SUPPLIED DATA:
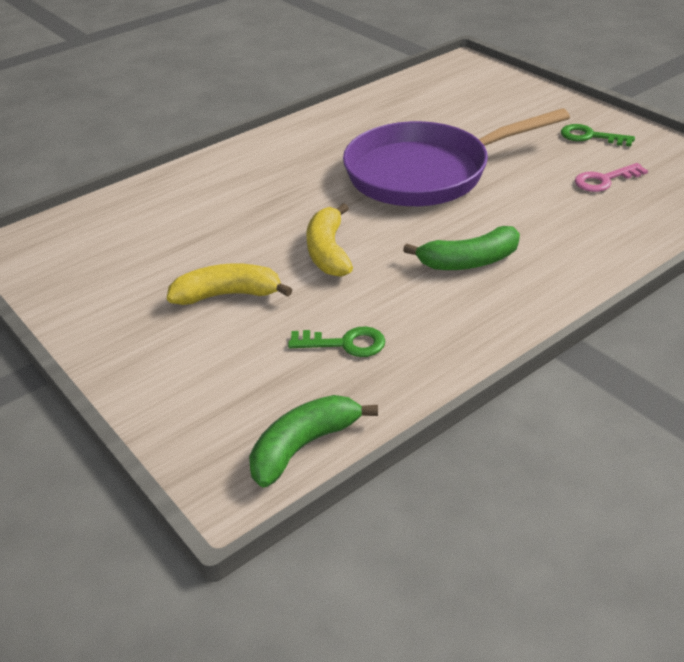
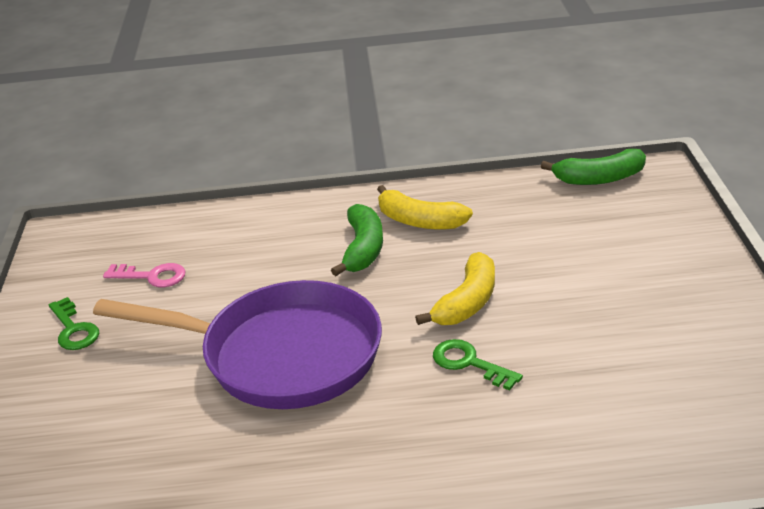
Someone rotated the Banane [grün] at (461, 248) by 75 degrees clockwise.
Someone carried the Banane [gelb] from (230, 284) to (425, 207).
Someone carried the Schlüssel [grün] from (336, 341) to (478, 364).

WHAT THE TASK ASKS: The lines to reproduce run from the line containing "Someone carried the Banane" to the end of the listing; write them out exactly and add nothing.

YOUR SOLUTION:
Someone carried the Banane [gelb] from (230, 284) to (425, 207).
Someone carried the Schlüssel [grün] from (336, 341) to (478, 364).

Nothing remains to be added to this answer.